** Data to process follows **

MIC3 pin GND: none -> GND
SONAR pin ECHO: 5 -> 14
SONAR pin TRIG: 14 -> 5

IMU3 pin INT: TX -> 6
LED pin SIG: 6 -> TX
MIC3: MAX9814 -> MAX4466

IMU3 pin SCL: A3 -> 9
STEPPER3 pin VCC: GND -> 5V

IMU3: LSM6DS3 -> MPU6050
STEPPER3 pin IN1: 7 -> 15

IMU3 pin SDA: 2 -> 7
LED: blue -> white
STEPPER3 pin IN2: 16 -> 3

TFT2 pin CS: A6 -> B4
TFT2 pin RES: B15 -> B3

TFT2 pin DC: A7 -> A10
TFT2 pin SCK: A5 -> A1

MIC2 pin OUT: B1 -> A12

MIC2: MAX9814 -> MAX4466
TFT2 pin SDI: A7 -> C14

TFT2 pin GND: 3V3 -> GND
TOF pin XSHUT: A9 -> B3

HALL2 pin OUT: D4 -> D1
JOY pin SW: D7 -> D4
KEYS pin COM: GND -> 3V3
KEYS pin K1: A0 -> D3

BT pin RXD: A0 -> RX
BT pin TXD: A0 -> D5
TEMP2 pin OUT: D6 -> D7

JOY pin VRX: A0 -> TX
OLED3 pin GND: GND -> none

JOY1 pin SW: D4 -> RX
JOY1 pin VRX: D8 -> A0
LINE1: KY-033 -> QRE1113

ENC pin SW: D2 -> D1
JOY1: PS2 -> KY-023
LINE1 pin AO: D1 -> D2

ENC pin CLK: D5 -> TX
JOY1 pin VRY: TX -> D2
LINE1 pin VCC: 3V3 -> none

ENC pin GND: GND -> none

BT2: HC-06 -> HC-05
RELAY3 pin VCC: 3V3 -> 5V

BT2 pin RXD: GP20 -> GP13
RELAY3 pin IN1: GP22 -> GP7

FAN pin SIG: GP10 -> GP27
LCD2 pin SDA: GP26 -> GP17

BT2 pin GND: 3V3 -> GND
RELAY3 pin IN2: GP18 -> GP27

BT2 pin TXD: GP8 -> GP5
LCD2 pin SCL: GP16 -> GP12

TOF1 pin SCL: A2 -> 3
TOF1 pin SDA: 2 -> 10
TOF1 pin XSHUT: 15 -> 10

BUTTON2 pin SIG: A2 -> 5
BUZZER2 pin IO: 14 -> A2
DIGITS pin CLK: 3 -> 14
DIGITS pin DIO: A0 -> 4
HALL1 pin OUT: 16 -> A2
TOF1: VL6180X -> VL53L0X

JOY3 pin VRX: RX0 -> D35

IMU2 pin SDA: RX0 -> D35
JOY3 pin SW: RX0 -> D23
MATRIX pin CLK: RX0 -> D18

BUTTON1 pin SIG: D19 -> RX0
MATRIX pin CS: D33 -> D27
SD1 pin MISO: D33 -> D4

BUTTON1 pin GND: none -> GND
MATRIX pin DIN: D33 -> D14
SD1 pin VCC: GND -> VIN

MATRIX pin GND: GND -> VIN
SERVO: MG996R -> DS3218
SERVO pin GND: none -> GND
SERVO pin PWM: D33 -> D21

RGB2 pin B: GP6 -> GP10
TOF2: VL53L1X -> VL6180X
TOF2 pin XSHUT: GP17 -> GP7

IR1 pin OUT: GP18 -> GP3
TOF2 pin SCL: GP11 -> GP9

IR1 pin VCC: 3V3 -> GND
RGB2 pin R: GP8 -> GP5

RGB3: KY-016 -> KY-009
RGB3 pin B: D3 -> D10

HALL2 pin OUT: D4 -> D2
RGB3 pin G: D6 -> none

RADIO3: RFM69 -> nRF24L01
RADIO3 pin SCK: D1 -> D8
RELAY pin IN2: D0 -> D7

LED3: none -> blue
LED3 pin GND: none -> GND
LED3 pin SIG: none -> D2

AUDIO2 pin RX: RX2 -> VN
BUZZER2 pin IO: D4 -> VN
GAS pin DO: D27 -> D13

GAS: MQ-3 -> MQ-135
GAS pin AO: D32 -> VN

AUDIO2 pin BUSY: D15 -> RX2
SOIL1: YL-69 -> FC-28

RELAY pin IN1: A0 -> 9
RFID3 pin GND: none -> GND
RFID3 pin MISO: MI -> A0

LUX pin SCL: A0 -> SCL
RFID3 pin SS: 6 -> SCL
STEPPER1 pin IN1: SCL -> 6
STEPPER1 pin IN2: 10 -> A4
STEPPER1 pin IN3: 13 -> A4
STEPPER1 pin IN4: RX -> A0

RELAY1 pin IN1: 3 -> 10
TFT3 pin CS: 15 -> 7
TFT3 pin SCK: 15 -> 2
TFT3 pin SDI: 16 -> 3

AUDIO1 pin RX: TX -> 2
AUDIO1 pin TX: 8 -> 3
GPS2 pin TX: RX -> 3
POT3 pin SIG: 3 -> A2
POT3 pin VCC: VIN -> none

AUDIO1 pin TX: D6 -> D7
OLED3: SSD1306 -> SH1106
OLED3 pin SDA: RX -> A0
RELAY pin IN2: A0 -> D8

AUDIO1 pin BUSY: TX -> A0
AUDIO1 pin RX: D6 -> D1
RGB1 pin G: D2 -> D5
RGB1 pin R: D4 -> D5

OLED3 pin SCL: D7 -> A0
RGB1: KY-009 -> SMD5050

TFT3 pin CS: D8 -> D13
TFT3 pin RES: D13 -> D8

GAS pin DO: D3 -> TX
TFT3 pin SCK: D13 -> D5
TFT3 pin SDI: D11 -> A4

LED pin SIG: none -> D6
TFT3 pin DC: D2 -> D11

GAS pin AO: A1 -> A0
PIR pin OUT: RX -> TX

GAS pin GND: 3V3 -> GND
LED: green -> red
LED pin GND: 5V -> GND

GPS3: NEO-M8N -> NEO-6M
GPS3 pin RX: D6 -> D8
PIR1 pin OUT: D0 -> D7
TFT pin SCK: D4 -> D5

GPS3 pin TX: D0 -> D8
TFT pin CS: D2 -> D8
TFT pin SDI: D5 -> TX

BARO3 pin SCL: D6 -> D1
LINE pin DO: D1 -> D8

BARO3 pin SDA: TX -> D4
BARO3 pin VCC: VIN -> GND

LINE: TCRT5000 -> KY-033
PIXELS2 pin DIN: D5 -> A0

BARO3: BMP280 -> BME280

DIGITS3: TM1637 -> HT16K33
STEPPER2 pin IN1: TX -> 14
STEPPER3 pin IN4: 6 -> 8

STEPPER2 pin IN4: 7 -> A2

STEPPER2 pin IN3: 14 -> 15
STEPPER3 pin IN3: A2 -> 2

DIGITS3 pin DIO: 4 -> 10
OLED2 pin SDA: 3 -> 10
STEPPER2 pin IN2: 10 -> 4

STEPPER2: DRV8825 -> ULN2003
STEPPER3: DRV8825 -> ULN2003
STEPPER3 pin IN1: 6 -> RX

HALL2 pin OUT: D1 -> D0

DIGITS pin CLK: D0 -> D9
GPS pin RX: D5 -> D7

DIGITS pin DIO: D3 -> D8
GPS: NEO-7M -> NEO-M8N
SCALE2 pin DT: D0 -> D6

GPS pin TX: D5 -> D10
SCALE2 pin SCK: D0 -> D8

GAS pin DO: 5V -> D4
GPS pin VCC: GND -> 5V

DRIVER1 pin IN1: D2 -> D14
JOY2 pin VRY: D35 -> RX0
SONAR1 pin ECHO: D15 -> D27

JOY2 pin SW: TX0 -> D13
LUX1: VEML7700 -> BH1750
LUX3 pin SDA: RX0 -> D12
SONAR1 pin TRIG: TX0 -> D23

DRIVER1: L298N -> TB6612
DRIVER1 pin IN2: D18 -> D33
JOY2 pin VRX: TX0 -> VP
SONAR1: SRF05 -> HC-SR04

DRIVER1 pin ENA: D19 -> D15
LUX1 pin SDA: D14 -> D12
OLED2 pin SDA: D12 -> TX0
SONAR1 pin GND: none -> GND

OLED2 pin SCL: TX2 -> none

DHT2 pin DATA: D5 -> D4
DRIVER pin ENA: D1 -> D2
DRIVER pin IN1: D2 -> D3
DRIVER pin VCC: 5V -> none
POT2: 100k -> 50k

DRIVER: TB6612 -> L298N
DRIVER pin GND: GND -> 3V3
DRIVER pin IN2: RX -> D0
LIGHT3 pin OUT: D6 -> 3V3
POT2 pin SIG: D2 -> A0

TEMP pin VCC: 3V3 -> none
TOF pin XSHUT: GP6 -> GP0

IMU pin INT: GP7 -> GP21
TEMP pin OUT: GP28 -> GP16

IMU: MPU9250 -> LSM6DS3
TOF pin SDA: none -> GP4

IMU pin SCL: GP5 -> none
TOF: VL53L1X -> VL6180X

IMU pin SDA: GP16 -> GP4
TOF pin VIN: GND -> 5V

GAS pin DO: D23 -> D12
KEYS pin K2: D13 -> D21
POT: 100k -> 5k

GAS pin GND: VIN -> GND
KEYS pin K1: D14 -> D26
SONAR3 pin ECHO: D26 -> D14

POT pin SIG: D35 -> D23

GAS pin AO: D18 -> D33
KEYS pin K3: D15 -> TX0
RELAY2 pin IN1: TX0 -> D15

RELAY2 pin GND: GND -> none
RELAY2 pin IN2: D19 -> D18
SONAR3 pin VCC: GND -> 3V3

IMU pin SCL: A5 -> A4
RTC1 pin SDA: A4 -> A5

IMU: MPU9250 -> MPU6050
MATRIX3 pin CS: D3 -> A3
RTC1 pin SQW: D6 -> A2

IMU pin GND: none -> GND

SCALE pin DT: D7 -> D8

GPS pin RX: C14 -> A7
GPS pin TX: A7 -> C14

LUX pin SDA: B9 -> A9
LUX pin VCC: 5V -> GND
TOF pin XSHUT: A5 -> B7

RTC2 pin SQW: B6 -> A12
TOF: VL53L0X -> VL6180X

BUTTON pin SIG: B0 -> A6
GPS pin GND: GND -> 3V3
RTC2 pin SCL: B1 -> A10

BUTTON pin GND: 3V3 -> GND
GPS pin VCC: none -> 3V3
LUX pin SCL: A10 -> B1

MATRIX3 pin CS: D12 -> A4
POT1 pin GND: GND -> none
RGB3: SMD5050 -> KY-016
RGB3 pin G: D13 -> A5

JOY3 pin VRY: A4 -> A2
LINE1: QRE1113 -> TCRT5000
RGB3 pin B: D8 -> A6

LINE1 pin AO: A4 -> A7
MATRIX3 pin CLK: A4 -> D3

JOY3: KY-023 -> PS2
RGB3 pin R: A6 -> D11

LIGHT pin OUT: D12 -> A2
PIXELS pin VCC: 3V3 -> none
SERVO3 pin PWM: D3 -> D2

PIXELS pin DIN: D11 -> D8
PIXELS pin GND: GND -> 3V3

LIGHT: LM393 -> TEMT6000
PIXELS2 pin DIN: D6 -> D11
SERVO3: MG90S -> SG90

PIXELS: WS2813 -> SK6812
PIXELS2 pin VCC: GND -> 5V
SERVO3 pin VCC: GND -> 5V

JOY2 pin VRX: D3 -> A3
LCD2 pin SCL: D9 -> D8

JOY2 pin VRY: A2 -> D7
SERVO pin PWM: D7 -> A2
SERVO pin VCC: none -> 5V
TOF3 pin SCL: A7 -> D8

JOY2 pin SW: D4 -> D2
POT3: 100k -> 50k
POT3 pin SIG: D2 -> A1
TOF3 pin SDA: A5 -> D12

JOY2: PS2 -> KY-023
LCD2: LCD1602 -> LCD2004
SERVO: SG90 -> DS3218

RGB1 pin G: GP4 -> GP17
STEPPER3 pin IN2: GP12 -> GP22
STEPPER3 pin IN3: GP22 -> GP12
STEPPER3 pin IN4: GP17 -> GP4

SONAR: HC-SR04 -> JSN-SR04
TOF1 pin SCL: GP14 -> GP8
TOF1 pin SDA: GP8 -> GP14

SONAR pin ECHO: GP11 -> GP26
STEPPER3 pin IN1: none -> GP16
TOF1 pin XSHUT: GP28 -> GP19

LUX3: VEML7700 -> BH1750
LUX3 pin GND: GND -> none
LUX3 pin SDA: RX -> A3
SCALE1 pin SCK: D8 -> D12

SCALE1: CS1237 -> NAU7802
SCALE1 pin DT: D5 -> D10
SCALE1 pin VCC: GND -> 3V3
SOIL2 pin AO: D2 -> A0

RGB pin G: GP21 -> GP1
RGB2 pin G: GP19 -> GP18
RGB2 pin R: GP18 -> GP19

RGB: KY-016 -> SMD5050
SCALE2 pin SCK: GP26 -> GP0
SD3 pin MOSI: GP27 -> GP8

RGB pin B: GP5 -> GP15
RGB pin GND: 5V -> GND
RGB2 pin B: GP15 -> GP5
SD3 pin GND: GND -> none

** End of Data to process **

*The problem:* Copy the lines above exactly. Start with the line containing "OLED3 pin GND: GND -> none", end with the line containing "BT2 pin GND: 3V3 -> GND", and include both.

*Reply:*
OLED3 pin GND: GND -> none

JOY1 pin SW: D4 -> RX
JOY1 pin VRX: D8 -> A0
LINE1: KY-033 -> QRE1113

ENC pin SW: D2 -> D1
JOY1: PS2 -> KY-023
LINE1 pin AO: D1 -> D2

ENC pin CLK: D5 -> TX
JOY1 pin VRY: TX -> D2
LINE1 pin VCC: 3V3 -> none

ENC pin GND: GND -> none

BT2: HC-06 -> HC-05
RELAY3 pin VCC: 3V3 -> 5V

BT2 pin RXD: GP20 -> GP13
RELAY3 pin IN1: GP22 -> GP7

FAN pin SIG: GP10 -> GP27
LCD2 pin SDA: GP26 -> GP17

BT2 pin GND: 3V3 -> GND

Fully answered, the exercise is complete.